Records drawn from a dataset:
——
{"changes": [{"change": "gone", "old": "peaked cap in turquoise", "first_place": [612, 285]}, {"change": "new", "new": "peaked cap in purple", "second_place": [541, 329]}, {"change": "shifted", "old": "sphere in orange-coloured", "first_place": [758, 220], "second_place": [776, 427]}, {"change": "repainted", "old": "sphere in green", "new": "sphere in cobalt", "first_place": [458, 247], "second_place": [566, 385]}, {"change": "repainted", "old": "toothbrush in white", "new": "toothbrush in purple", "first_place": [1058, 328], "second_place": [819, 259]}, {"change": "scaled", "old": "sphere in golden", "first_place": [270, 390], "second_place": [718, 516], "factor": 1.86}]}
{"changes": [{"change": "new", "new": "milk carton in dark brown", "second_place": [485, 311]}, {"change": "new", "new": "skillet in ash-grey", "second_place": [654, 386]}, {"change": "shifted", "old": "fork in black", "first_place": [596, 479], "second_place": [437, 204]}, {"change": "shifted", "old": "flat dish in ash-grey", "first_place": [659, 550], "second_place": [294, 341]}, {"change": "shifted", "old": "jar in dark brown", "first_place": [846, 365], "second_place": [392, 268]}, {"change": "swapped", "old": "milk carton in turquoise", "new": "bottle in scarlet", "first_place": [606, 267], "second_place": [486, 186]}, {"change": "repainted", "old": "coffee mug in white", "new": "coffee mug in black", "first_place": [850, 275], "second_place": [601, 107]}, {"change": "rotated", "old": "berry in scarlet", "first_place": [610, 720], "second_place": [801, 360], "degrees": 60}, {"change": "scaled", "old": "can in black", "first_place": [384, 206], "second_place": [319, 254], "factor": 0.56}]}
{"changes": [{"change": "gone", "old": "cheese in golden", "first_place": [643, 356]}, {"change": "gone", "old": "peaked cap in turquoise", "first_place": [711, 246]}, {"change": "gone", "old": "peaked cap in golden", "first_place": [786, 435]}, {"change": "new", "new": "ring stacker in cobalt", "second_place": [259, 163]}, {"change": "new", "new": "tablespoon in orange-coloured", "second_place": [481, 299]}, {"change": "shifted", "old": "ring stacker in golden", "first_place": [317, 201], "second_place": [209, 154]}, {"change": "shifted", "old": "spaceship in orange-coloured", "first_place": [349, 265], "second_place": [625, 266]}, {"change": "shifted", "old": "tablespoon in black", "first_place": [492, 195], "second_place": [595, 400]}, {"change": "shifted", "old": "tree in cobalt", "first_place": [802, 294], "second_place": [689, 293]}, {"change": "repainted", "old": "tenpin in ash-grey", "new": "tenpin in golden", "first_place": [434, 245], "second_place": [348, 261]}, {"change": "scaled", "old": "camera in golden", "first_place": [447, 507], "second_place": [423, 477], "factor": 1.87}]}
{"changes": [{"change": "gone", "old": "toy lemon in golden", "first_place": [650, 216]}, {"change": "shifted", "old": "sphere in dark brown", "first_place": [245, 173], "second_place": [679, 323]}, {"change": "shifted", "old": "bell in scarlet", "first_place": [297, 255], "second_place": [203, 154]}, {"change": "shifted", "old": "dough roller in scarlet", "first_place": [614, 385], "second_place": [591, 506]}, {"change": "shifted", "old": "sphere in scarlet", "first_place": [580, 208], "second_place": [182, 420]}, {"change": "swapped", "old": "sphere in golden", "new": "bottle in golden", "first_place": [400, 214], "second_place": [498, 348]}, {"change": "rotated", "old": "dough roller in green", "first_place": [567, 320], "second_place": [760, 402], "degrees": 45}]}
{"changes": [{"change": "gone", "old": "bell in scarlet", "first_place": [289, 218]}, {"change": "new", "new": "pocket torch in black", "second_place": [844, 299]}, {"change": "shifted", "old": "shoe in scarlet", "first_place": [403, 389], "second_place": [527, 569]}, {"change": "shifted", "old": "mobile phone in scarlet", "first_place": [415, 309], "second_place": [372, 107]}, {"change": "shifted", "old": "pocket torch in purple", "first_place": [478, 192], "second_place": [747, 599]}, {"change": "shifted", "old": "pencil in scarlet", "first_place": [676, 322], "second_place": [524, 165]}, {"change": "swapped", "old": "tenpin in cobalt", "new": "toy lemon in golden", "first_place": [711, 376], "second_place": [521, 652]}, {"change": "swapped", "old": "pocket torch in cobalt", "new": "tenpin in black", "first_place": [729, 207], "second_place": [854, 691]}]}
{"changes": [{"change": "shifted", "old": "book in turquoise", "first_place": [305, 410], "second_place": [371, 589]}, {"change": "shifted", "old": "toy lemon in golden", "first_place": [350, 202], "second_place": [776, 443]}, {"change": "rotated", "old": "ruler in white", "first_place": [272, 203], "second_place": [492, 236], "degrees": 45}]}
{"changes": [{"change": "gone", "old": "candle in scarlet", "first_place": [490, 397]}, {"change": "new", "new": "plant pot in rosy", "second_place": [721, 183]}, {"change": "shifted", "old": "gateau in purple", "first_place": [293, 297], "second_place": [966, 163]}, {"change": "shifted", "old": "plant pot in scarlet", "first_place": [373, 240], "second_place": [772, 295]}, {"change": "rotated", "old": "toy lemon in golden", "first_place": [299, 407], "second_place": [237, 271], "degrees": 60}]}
——
### Your goal
Retype the records that precede this task, keeping them exactly the same.

### Output of the task
{"changes": [{"change": "gone", "old": "peaked cap in turquoise", "first_place": [612, 285]}, {"change": "new", "new": "peaked cap in purple", "second_place": [541, 329]}, {"change": "shifted", "old": "sphere in orange-coloured", "first_place": [758, 220], "second_place": [776, 427]}, {"change": "repainted", "old": "sphere in green", "new": "sphere in cobalt", "first_place": [458, 247], "second_place": [566, 385]}, {"change": "repainted", "old": "toothbrush in white", "new": "toothbrush in purple", "first_place": [1058, 328], "second_place": [819, 259]}, {"change": "scaled", "old": "sphere in golden", "first_place": [270, 390], "second_place": [718, 516], "factor": 1.86}]}
{"changes": [{"change": "new", "new": "milk carton in dark brown", "second_place": [485, 311]}, {"change": "new", "new": "skillet in ash-grey", "second_place": [654, 386]}, {"change": "shifted", "old": "fork in black", "first_place": [596, 479], "second_place": [437, 204]}, {"change": "shifted", "old": "flat dish in ash-grey", "first_place": [659, 550], "second_place": [294, 341]}, {"change": "shifted", "old": "jar in dark brown", "first_place": [846, 365], "second_place": [392, 268]}, {"change": "swapped", "old": "milk carton in turquoise", "new": "bottle in scarlet", "first_place": [606, 267], "second_place": [486, 186]}, {"change": "repainted", "old": "coffee mug in white", "new": "coffee mug in black", "first_place": [850, 275], "second_place": [601, 107]}, {"change": "rotated", "old": "berry in scarlet", "first_place": [610, 720], "second_place": [801, 360], "degrees": 60}, {"change": "scaled", "old": "can in black", "first_place": [384, 206], "second_place": [319, 254], "factor": 0.56}]}
{"changes": [{"change": "gone", "old": "cheese in golden", "first_place": [643, 356]}, {"change": "gone", "old": "peaked cap in turquoise", "first_place": [711, 246]}, {"change": "gone", "old": "peaked cap in golden", "first_place": [786, 435]}, {"change": "new", "new": "ring stacker in cobalt", "second_place": [259, 163]}, {"change": "new", "new": "tablespoon in orange-coloured", "second_place": [481, 299]}, {"change": "shifted", "old": "ring stacker in golden", "first_place": [317, 201], "second_place": [209, 154]}, {"change": "shifted", "old": "spaceship in orange-coloured", "first_place": [349, 265], "second_place": [625, 266]}, {"change": "shifted", "old": "tablespoon in black", "first_place": [492, 195], "second_place": [595, 400]}, {"change": "shifted", "old": "tree in cobalt", "first_place": [802, 294], "second_place": [689, 293]}, {"change": "repainted", "old": "tenpin in ash-grey", "new": "tenpin in golden", "first_place": [434, 245], "second_place": [348, 261]}, {"change": "scaled", "old": "camera in golden", "first_place": [447, 507], "second_place": [423, 477], "factor": 1.87}]}
{"changes": [{"change": "gone", "old": "toy lemon in golden", "first_place": [650, 216]}, {"change": "shifted", "old": "sphere in dark brown", "first_place": [245, 173], "second_place": [679, 323]}, {"change": "shifted", "old": "bell in scarlet", "first_place": [297, 255], "second_place": [203, 154]}, {"change": "shifted", "old": "dough roller in scarlet", "first_place": [614, 385], "second_place": [591, 506]}, {"change": "shifted", "old": "sphere in scarlet", "first_place": [580, 208], "second_place": [182, 420]}, {"change": "swapped", "old": "sphere in golden", "new": "bottle in golden", "first_place": [400, 214], "second_place": [498, 348]}, {"change": "rotated", "old": "dough roller in green", "first_place": [567, 320], "second_place": [760, 402], "degrees": 45}]}
{"changes": [{"change": "gone", "old": "bell in scarlet", "first_place": [289, 218]}, {"change": "new", "new": "pocket torch in black", "second_place": [844, 299]}, {"change": "shifted", "old": "shoe in scarlet", "first_place": [403, 389], "second_place": [527, 569]}, {"change": "shifted", "old": "mobile phone in scarlet", "first_place": [415, 309], "second_place": [372, 107]}, {"change": "shifted", "old": "pocket torch in purple", "first_place": [478, 192], "second_place": [747, 599]}, {"change": "shifted", "old": "pencil in scarlet", "first_place": [676, 322], "second_place": [524, 165]}, {"change": "swapped", "old": "tenpin in cobalt", "new": "toy lemon in golden", "first_place": [711, 376], "second_place": [521, 652]}, {"change": "swapped", "old": "pocket torch in cobalt", "new": "tenpin in black", "first_place": [729, 207], "second_place": [854, 691]}]}
{"changes": [{"change": "shifted", "old": "book in turquoise", "first_place": [305, 410], "second_place": [371, 589]}, {"change": "shifted", "old": "toy lemon in golden", "first_place": [350, 202], "second_place": [776, 443]}, {"change": "rotated", "old": "ruler in white", "first_place": [272, 203], "second_place": [492, 236], "degrees": 45}]}
{"changes": [{"change": "gone", "old": "candle in scarlet", "first_place": [490, 397]}, {"change": "new", "new": "plant pot in rosy", "second_place": [721, 183]}, {"change": "shifted", "old": "gateau in purple", "first_place": [293, 297], "second_place": [966, 163]}, {"change": "shifted", "old": "plant pot in scarlet", "first_place": [373, 240], "second_place": [772, 295]}, {"change": "rotated", "old": "toy lemon in golden", "first_place": [299, 407], "second_place": [237, 271], "degrees": 60}]}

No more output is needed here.